Saved data entries:
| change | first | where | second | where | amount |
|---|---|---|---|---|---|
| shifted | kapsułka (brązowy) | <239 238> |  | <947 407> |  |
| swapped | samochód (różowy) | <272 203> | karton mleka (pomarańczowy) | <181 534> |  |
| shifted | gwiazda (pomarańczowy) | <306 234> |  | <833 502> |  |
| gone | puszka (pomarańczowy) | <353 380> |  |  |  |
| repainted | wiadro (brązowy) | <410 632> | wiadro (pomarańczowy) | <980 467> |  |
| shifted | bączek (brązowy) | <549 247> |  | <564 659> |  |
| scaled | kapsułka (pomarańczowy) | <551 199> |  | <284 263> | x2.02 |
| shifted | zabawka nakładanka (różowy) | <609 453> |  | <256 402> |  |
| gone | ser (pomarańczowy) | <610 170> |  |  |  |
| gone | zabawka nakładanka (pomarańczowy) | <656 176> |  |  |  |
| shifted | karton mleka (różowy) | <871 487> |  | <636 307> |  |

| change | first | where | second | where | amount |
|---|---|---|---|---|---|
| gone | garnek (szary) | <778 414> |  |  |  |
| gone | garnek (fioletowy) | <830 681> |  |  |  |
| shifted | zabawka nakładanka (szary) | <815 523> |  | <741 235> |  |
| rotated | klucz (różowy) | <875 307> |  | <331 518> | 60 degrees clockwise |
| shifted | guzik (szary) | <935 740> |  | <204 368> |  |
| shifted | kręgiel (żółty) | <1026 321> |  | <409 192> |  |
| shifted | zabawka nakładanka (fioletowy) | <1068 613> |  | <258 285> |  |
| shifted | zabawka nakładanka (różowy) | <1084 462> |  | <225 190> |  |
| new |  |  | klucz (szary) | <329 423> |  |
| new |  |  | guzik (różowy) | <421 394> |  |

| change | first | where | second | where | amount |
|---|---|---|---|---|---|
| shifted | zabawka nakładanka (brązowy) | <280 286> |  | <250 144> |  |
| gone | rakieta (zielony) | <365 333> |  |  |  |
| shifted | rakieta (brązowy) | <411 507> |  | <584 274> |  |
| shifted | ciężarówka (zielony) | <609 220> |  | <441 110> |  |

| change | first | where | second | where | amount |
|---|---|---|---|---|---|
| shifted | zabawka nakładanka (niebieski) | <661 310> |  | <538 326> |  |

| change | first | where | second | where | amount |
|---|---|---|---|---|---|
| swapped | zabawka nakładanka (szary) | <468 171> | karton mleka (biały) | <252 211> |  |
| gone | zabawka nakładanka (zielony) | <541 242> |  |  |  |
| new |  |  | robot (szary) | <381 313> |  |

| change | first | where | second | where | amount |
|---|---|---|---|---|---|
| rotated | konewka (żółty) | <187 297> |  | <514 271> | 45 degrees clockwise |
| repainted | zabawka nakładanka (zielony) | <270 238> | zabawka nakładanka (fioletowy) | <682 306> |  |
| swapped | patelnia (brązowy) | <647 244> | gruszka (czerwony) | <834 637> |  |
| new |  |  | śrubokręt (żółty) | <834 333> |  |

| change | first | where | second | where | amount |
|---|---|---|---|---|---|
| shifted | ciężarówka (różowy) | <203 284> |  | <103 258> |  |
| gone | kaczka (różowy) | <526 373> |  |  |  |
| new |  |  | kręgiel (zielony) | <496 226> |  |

__Assignment__. Starting with the line that holds "263> | x2.02 |" and ending with the line that holds "zabawka nakładanka (pomarańczowy)", retype every line in the data above exactly, and nothing else.

__The completed task__.
| scaled | kapsułka (pomarańczowy) | <551 199> |  | <284 263> | x2.02 |
| shifted | zabawka nakładanka (różowy) | <609 453> |  | <256 402> |  |
| gone | ser (pomarańczowy) | <610 170> |  |  |  |
| gone | zabawka nakładanka (pomarańczowy) | <656 176> |  |  |  |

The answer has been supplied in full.